STATED PROBLEM:
Transcribe the records that follow, preserving every word.

ENTRIES SUPPLIED:
++++++++++++++++++++

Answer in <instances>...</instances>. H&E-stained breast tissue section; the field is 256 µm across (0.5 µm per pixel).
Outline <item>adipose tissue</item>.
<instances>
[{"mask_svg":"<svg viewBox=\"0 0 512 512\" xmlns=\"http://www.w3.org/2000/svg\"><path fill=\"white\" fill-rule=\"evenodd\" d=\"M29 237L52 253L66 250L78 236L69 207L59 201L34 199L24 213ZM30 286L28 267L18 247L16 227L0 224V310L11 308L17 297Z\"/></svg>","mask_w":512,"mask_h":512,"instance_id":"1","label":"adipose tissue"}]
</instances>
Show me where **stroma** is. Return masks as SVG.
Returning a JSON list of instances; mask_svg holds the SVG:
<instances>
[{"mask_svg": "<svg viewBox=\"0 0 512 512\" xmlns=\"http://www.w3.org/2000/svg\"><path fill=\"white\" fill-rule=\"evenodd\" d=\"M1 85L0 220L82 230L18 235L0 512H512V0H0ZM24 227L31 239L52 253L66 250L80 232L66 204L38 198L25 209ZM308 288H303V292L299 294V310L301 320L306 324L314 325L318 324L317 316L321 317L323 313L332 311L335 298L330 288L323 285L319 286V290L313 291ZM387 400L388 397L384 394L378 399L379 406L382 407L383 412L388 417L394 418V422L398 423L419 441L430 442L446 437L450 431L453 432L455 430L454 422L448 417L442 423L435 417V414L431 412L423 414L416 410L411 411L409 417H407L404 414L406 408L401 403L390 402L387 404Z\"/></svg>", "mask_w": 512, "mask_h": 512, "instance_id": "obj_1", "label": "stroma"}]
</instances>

++++++++++++++++++++

WRITTEN RESPONSE:
Answer in <instances>...</instances>. H&E-stained breast tissue section; the field is 256 µm across (0.5 µm per pixel).
Outline <item>adipose tissue</item>.
<instances>
[{"mask_svg":"<svg viewBox=\"0 0 512 512\" xmlns=\"http://www.w3.org/2000/svg\"><path fill=\"white\" fill-rule=\"evenodd\" d=\"M29 237L52 253L66 250L78 236L69 207L59 201L34 199L24 213ZM30 286L28 267L18 247L16 227L0 224V310L11 308L17 297Z\"/></svg>","mask_w":512,"mask_h":512,"instance_id":"1","label":"adipose tissue"}]
</instances>
Show me where **stroma** is. Return masks as SVG.
Returning a JSON list of instances; mask_svg holds the SVG:
<instances>
[{"mask_svg": "<svg viewBox=\"0 0 512 512\" xmlns=\"http://www.w3.org/2000/svg\"><path fill=\"white\" fill-rule=\"evenodd\" d=\"M1 85L0 220L82 230L18 235L0 512H512V0H0ZM24 227L31 239L52 253L66 250L80 232L66 204L38 198L25 209ZM308 288H303V292L299 294V310L301 320L306 324L314 325L318 324L317 316L321 317L323 313L332 311L335 298L330 288L323 285L319 286V290L313 291ZM387 400L388 397L384 394L378 399L379 406L382 407L383 412L388 417L394 418V422L398 423L419 441L430 442L446 437L450 431L453 432L455 430L454 422L448 417L442 423L435 417V414L431 412L423 414L416 410L411 411L409 417H407L404 414L406 408L401 403L390 402L387 404Z\"/></svg>", "mask_w": 512, "mask_h": 512, "instance_id": "obj_1", "label": "stroma"}]
</instances>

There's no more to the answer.